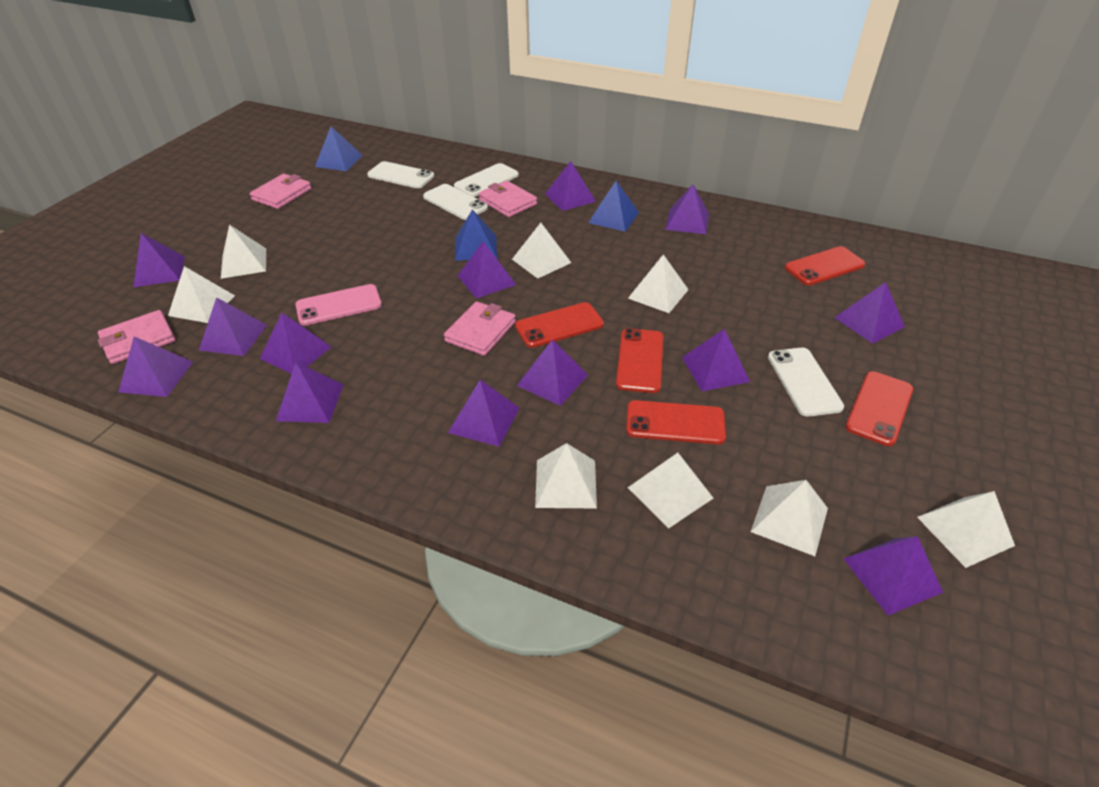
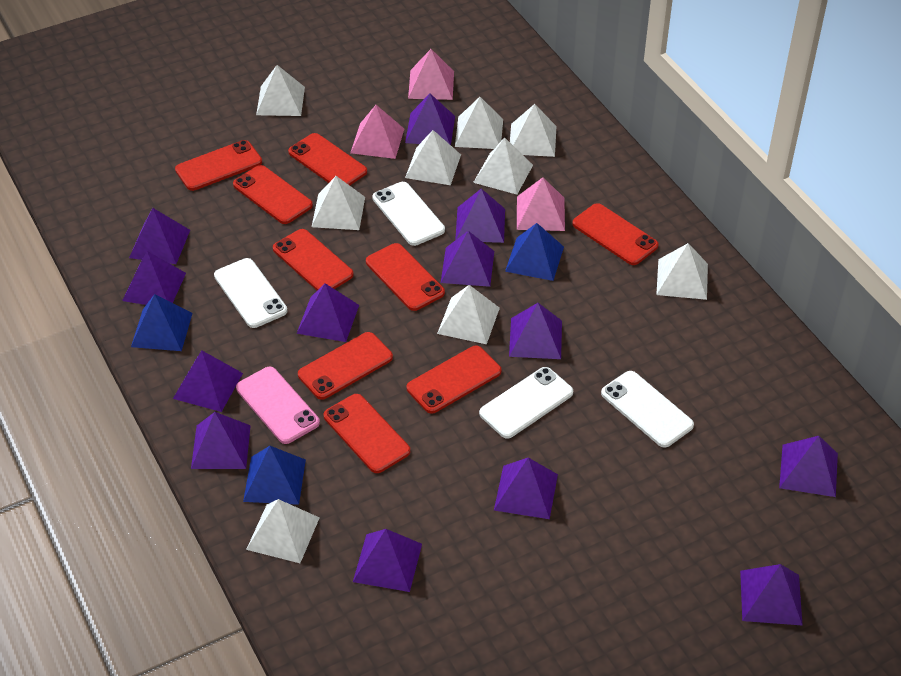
pink pyramid: 0 -> 3
pink wallet: 4 -> 0
red phone: 5 -> 9
white pyramid: 8 -> 9

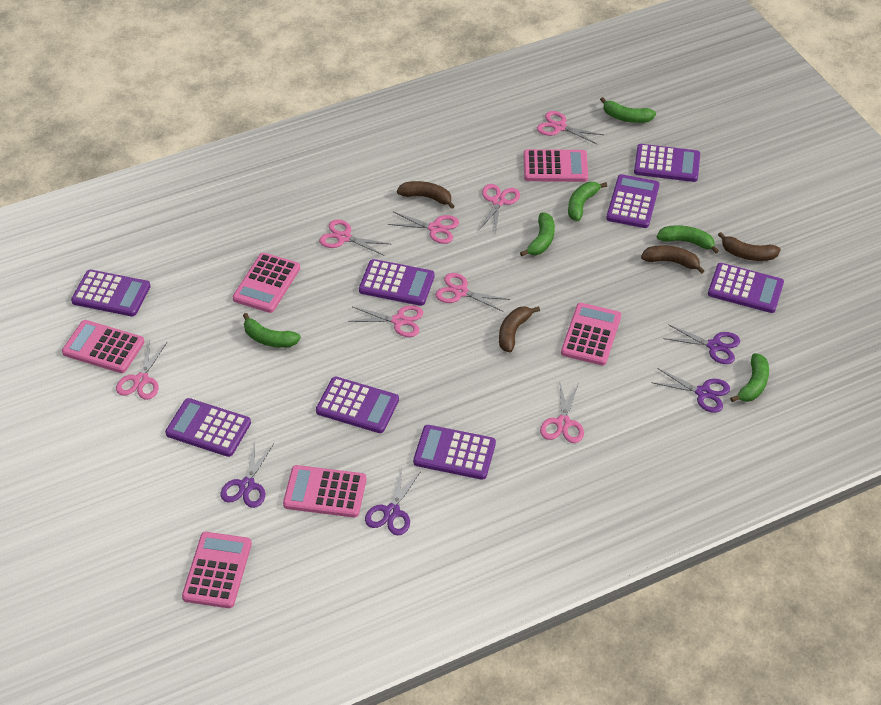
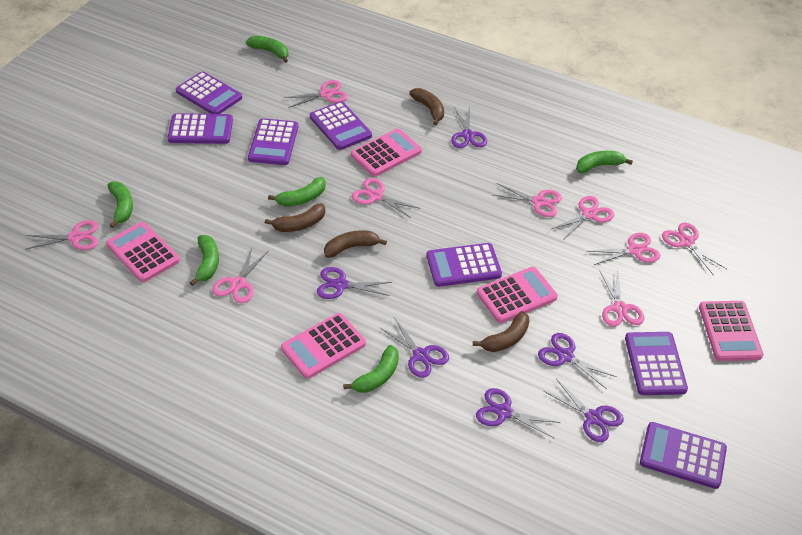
pink calculator: 6 -> 5
pink scissors: 8 -> 9
purple calculator: 8 -> 7
purple scissors: 4 -> 6

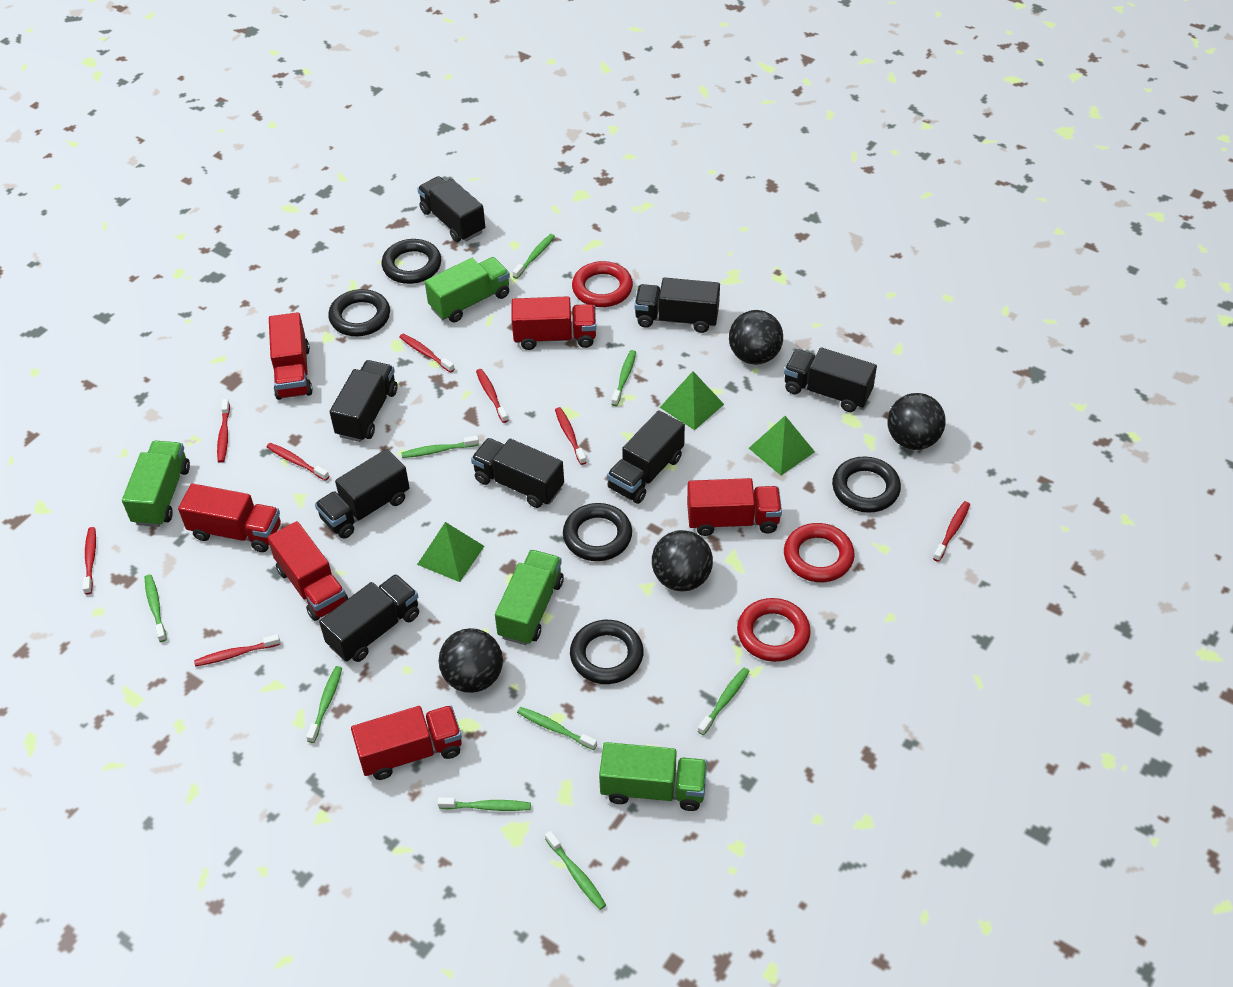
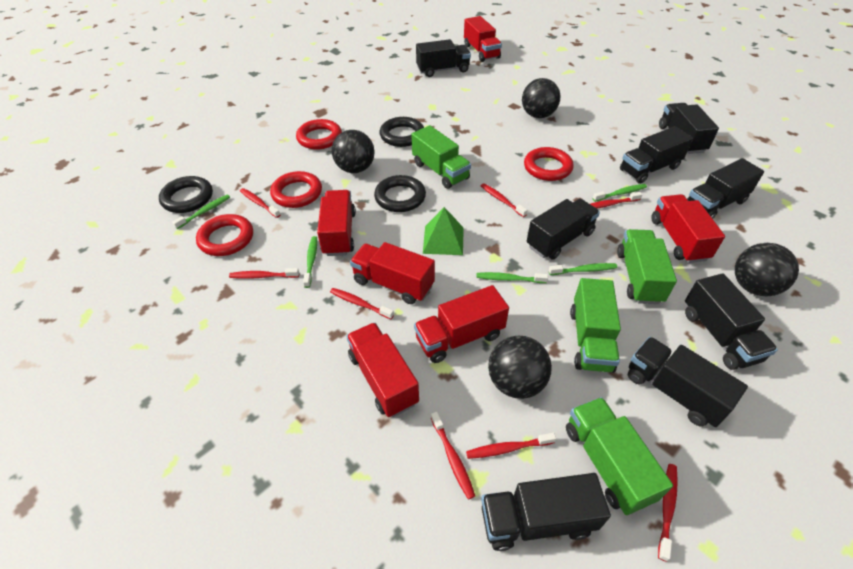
black ring: 5 -> 3
green pyramid: 3 -> 1
green toothbrush: 9 -> 5
red ring: 3 -> 4

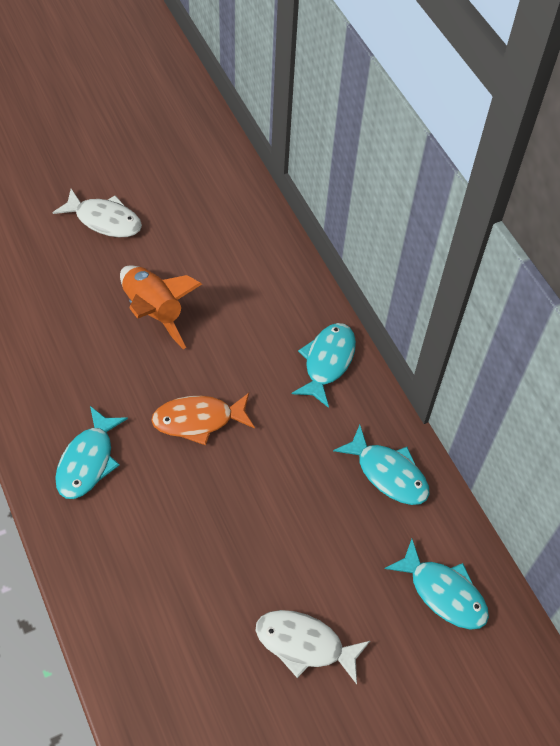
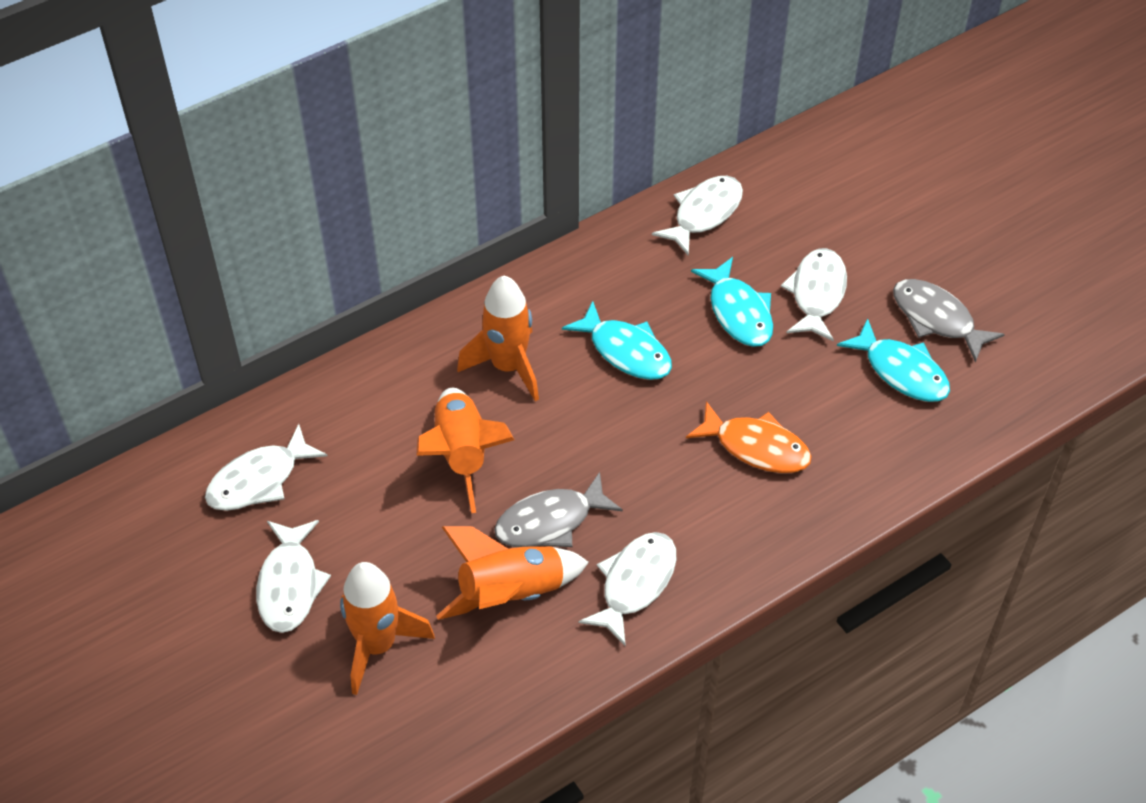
grey fish: 0 -> 2
orange rocket: 1 -> 4
turquoise fish: 4 -> 3
white fish: 2 -> 5

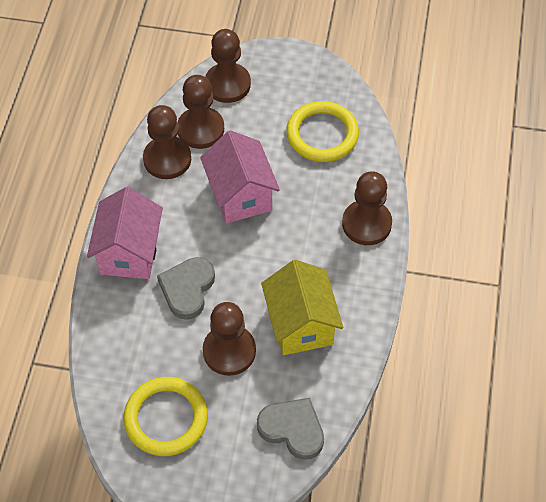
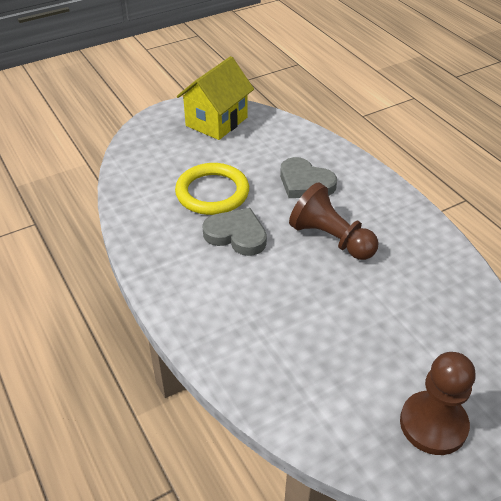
brown pawn: 5 -> 2
pink house: 2 -> 0
yellow ring: 2 -> 1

* * * * * * * * *

**What is expected:** Nothing but the listing, copied exactly and stripped of its images, should appear in the response.

**Output of the task:**
pink pyramid: 0 -> 3
pink wallet: 4 -> 0
red phone: 5 -> 9
white pyramid: 8 -> 9

pink calculator: 6 -> 5
pink scissors: 8 -> 9
purple calculator: 8 -> 7
purple scissors: 4 -> 6

black ring: 5 -> 3
green pyramid: 3 -> 1
green toothbrush: 9 -> 5
red ring: 3 -> 4

grey fish: 0 -> 2
orange rocket: 1 -> 4
turquoise fish: 4 -> 3
white fish: 2 -> 5

brown pawn: 5 -> 2
pink house: 2 -> 0
yellow ring: 2 -> 1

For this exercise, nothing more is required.